Of the entries below, return only those lines from the line with "none -> orange 1x2 brick [73,742,100,799]" to the line with "none -> cyan 1x1 cone [372,74,431,176]", exactly, both included.

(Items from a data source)
========================================

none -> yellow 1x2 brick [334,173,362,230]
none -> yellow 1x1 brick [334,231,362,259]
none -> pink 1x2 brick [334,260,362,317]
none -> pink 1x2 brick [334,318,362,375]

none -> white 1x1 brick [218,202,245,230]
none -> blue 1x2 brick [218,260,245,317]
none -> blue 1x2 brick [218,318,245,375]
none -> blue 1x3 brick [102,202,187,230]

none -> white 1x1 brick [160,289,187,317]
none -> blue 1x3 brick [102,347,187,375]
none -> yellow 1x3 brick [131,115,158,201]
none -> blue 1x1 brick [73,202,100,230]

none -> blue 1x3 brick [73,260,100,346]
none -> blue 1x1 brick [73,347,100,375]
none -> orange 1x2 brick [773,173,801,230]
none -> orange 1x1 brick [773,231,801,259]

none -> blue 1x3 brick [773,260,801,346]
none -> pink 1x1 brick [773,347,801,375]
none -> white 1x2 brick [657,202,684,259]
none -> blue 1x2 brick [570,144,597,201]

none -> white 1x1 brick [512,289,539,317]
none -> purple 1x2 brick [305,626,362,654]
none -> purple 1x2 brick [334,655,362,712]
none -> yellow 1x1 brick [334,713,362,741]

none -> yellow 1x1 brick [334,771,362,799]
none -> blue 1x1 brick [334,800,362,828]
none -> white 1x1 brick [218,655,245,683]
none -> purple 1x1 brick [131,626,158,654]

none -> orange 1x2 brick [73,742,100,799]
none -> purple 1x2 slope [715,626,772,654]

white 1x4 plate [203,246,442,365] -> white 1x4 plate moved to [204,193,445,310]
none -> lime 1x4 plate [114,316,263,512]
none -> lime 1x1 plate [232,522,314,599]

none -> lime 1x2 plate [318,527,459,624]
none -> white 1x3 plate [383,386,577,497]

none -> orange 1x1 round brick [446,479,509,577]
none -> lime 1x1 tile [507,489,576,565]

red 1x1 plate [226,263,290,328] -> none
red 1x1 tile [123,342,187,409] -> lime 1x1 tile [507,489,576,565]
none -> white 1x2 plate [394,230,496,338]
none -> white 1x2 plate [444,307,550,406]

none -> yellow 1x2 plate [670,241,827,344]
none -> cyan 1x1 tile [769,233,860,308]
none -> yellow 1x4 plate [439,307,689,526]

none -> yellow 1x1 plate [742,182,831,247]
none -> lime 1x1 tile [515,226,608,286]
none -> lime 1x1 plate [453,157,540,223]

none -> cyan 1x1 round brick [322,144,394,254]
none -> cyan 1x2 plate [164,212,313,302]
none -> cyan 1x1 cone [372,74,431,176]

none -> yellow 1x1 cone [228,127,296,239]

========================================

__ANSWER AREA__.
none -> orange 1x2 brick [73,742,100,799]
none -> purple 1x2 slope [715,626,772,654]

white 1x4 plate [203,246,442,365] -> white 1x4 plate moved to [204,193,445,310]
none -> lime 1x4 plate [114,316,263,512]
none -> lime 1x1 plate [232,522,314,599]

none -> lime 1x2 plate [318,527,459,624]
none -> white 1x3 plate [383,386,577,497]

none -> orange 1x1 round brick [446,479,509,577]
none -> lime 1x1 tile [507,489,576,565]

red 1x1 plate [226,263,290,328] -> none
red 1x1 tile [123,342,187,409] -> lime 1x1 tile [507,489,576,565]
none -> white 1x2 plate [394,230,496,338]
none -> white 1x2 plate [444,307,550,406]

none -> yellow 1x2 plate [670,241,827,344]
none -> cyan 1x1 tile [769,233,860,308]
none -> yellow 1x4 plate [439,307,689,526]

none -> yellow 1x1 plate [742,182,831,247]
none -> lime 1x1 tile [515,226,608,286]
none -> lime 1x1 plate [453,157,540,223]

none -> cyan 1x1 round brick [322,144,394,254]
none -> cyan 1x2 plate [164,212,313,302]
none -> cyan 1x1 cone [372,74,431,176]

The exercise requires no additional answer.